- _Action item_:
The span to repeat in the listing below runs from the line containing "orange flashlight: 4 -> 5" to the line containing "red strawberry: 2 -> 5", inclusive. Repeat it exactly, and only it.

- _Provided data_:
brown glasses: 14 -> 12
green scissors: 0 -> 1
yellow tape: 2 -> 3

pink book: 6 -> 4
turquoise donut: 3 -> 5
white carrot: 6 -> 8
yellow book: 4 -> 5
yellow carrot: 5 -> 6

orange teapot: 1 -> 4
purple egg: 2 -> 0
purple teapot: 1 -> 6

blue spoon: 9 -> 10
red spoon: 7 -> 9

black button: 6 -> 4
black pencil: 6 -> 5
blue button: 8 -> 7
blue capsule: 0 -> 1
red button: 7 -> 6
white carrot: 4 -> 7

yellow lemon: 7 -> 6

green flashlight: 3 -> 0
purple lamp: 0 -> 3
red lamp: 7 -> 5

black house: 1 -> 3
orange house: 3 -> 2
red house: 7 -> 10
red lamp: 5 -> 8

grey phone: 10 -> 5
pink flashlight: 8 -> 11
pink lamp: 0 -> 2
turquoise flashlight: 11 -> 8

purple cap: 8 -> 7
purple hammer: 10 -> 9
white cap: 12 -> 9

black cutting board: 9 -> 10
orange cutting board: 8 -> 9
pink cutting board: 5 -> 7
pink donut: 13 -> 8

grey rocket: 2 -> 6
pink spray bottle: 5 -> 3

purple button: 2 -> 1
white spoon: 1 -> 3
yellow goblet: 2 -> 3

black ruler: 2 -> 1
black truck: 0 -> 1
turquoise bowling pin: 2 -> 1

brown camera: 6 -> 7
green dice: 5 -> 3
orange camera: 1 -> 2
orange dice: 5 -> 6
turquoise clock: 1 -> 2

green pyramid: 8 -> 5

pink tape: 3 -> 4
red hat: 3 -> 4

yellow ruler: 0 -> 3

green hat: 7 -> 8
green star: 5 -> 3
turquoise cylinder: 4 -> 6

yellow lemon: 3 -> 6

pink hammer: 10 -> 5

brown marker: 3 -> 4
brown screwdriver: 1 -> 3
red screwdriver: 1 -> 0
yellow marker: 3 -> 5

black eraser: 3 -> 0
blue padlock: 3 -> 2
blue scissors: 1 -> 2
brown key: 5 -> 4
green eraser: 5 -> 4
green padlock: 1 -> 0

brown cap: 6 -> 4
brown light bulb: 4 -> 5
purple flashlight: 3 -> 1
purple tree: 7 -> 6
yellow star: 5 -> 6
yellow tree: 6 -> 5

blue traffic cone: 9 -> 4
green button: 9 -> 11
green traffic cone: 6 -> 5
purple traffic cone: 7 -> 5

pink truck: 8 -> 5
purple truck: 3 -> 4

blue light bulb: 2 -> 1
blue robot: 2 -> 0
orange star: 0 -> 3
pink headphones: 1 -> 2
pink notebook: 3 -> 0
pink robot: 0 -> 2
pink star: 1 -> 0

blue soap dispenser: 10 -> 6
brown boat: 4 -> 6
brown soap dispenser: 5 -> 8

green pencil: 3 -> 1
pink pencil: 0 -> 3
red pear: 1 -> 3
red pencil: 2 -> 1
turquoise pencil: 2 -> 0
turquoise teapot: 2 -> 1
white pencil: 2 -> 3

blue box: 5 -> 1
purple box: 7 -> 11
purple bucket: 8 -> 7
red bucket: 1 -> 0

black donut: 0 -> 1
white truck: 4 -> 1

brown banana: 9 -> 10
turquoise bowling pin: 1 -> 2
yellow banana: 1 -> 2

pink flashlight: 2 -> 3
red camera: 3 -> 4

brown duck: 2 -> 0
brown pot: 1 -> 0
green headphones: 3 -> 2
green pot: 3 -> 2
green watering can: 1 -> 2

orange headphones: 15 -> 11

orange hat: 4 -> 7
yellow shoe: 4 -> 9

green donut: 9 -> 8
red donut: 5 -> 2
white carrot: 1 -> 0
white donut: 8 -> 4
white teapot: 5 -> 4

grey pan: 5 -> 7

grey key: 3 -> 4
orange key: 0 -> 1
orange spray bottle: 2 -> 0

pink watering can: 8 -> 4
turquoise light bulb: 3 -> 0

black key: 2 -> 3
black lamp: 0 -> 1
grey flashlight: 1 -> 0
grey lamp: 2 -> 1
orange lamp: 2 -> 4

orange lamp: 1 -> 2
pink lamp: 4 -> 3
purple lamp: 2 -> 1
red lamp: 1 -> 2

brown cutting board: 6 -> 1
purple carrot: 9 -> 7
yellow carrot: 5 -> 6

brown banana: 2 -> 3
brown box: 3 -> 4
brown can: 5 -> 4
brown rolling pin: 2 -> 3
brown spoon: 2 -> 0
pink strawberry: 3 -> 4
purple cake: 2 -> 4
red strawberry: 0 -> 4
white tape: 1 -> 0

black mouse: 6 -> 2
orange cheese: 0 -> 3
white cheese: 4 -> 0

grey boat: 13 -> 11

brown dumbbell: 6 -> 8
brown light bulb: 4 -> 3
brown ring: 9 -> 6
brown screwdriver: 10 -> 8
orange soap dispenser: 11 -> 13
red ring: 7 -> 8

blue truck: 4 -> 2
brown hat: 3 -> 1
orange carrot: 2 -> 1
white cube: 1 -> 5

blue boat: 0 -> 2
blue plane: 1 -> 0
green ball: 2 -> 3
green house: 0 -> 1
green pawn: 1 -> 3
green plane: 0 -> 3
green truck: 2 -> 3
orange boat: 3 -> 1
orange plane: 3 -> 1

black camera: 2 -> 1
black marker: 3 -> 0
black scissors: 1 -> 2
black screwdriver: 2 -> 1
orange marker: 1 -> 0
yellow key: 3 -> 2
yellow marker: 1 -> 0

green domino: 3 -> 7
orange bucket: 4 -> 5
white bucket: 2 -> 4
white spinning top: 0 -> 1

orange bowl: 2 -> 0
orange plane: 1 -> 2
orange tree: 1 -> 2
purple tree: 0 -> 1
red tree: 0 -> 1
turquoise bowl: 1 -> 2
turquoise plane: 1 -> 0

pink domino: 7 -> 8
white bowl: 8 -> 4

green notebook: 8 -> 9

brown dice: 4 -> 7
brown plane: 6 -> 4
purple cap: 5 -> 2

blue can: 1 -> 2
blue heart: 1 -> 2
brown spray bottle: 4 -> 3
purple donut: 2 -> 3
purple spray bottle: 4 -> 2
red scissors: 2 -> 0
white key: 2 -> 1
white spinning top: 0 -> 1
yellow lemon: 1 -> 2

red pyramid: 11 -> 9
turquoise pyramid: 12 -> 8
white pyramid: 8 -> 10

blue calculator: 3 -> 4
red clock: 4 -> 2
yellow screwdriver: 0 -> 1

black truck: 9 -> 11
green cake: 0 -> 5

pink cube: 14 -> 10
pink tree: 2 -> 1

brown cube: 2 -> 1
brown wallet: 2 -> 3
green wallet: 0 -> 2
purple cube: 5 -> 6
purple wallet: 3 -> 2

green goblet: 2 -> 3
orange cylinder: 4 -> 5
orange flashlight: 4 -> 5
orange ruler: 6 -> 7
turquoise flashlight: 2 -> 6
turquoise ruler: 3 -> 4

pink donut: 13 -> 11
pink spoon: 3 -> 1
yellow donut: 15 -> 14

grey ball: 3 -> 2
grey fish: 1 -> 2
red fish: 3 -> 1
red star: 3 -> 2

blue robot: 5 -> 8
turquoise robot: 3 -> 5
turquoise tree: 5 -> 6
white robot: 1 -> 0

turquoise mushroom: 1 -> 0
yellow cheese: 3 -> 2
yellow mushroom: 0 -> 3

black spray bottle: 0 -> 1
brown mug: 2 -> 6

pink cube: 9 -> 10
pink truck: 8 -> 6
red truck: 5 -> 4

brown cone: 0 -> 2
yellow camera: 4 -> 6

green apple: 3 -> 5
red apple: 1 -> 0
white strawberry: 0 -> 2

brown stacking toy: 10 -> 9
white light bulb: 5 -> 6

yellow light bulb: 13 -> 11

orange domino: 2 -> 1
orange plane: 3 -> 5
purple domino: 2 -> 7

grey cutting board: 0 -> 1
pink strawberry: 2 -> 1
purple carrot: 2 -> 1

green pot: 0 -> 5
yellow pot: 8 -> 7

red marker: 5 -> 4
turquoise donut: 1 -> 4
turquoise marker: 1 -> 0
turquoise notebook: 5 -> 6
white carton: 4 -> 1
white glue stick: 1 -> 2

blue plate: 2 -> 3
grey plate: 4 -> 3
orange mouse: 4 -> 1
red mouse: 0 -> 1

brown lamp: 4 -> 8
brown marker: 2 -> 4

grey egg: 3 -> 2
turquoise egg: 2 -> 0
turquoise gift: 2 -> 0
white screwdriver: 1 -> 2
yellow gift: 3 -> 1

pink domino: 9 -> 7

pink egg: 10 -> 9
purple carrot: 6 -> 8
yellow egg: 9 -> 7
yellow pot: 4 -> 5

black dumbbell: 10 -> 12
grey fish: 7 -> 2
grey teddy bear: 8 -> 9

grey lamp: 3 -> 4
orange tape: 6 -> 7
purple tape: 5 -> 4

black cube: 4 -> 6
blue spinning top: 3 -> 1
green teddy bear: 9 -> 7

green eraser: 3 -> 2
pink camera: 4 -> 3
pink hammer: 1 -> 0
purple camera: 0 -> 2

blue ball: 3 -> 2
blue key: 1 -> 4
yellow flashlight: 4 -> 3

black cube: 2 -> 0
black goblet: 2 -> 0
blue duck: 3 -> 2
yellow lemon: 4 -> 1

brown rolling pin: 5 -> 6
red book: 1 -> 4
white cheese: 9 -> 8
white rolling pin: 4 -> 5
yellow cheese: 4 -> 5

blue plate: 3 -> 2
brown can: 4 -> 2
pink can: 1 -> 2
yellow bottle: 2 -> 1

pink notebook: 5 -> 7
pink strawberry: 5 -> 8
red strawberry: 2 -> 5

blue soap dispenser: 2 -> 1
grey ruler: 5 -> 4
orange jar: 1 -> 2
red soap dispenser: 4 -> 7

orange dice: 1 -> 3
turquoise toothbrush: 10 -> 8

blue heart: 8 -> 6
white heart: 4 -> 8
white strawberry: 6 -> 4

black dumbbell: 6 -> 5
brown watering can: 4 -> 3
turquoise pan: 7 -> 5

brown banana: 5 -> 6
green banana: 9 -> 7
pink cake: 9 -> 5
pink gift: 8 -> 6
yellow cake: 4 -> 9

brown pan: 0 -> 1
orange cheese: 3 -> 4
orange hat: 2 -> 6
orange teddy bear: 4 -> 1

- _Exercise output_:
orange flashlight: 4 -> 5
orange ruler: 6 -> 7
turquoise flashlight: 2 -> 6
turquoise ruler: 3 -> 4

pink donut: 13 -> 11
pink spoon: 3 -> 1
yellow donut: 15 -> 14

grey ball: 3 -> 2
grey fish: 1 -> 2
red fish: 3 -> 1
red star: 3 -> 2

blue robot: 5 -> 8
turquoise robot: 3 -> 5
turquoise tree: 5 -> 6
white robot: 1 -> 0

turquoise mushroom: 1 -> 0
yellow cheese: 3 -> 2
yellow mushroom: 0 -> 3

black spray bottle: 0 -> 1
brown mug: 2 -> 6

pink cube: 9 -> 10
pink truck: 8 -> 6
red truck: 5 -> 4

brown cone: 0 -> 2
yellow camera: 4 -> 6

green apple: 3 -> 5
red apple: 1 -> 0
white strawberry: 0 -> 2

brown stacking toy: 10 -> 9
white light bulb: 5 -> 6

yellow light bulb: 13 -> 11

orange domino: 2 -> 1
orange plane: 3 -> 5
purple domino: 2 -> 7

grey cutting board: 0 -> 1
pink strawberry: 2 -> 1
purple carrot: 2 -> 1

green pot: 0 -> 5
yellow pot: 8 -> 7

red marker: 5 -> 4
turquoise donut: 1 -> 4
turquoise marker: 1 -> 0
turquoise notebook: 5 -> 6
white carton: 4 -> 1
white glue stick: 1 -> 2

blue plate: 2 -> 3
grey plate: 4 -> 3
orange mouse: 4 -> 1
red mouse: 0 -> 1

brown lamp: 4 -> 8
brown marker: 2 -> 4

grey egg: 3 -> 2
turquoise egg: 2 -> 0
turquoise gift: 2 -> 0
white screwdriver: 1 -> 2
yellow gift: 3 -> 1

pink domino: 9 -> 7

pink egg: 10 -> 9
purple carrot: 6 -> 8
yellow egg: 9 -> 7
yellow pot: 4 -> 5

black dumbbell: 10 -> 12
grey fish: 7 -> 2
grey teddy bear: 8 -> 9

grey lamp: 3 -> 4
orange tape: 6 -> 7
purple tape: 5 -> 4

black cube: 4 -> 6
blue spinning top: 3 -> 1
green teddy bear: 9 -> 7

green eraser: 3 -> 2
pink camera: 4 -> 3
pink hammer: 1 -> 0
purple camera: 0 -> 2

blue ball: 3 -> 2
blue key: 1 -> 4
yellow flashlight: 4 -> 3

black cube: 2 -> 0
black goblet: 2 -> 0
blue duck: 3 -> 2
yellow lemon: 4 -> 1

brown rolling pin: 5 -> 6
red book: 1 -> 4
white cheese: 9 -> 8
white rolling pin: 4 -> 5
yellow cheese: 4 -> 5

blue plate: 3 -> 2
brown can: 4 -> 2
pink can: 1 -> 2
yellow bottle: 2 -> 1

pink notebook: 5 -> 7
pink strawberry: 5 -> 8
red strawberry: 2 -> 5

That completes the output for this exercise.